(Collection entries)
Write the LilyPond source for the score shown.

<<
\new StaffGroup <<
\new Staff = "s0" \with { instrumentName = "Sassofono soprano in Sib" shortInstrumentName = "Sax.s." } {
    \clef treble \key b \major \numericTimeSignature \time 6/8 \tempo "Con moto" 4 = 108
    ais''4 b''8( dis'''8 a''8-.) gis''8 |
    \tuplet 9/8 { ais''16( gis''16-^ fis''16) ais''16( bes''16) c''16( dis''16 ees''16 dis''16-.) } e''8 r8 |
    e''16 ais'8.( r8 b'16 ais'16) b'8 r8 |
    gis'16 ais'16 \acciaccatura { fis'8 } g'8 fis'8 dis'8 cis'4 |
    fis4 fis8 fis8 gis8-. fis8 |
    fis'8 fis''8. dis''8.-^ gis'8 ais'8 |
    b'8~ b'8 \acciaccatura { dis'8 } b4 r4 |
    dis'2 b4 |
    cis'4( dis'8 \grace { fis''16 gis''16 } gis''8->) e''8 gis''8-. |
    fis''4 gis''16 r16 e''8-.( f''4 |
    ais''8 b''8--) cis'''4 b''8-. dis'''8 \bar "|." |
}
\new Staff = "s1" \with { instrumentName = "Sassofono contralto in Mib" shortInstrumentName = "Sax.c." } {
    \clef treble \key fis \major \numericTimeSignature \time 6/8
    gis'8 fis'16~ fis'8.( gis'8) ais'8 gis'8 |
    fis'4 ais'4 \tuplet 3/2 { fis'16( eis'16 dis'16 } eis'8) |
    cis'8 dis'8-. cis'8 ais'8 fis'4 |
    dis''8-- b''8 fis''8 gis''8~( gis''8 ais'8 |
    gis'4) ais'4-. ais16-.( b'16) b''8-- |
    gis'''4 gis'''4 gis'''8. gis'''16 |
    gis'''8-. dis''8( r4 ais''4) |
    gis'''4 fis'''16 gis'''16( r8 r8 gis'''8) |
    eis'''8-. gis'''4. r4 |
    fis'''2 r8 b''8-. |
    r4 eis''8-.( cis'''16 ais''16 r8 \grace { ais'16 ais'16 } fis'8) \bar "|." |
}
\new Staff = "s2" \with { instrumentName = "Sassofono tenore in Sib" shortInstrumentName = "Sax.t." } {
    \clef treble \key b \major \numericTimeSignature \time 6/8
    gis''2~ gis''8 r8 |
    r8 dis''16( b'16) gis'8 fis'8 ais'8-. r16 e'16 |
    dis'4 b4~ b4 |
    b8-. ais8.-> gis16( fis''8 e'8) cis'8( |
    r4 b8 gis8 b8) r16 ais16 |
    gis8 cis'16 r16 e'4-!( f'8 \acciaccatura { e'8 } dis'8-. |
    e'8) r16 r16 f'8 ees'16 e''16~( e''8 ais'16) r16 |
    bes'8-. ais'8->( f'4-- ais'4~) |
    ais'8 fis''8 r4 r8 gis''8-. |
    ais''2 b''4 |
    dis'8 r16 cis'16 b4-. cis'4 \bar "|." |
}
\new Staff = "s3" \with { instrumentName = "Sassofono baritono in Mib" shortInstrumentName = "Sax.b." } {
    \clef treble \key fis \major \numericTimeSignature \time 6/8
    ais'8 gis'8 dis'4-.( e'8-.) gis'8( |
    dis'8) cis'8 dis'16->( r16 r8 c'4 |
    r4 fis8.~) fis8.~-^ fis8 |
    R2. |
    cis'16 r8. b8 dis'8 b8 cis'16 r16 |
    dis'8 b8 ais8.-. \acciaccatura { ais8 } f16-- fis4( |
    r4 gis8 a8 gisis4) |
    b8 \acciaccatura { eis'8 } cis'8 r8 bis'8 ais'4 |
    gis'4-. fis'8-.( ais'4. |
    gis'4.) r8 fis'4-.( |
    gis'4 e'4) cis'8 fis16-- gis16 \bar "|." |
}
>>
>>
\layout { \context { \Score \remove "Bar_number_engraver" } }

Task directions:
Count the lines in the listing above that contain the string "tuplet". Reply with the number only.

Written answer:
2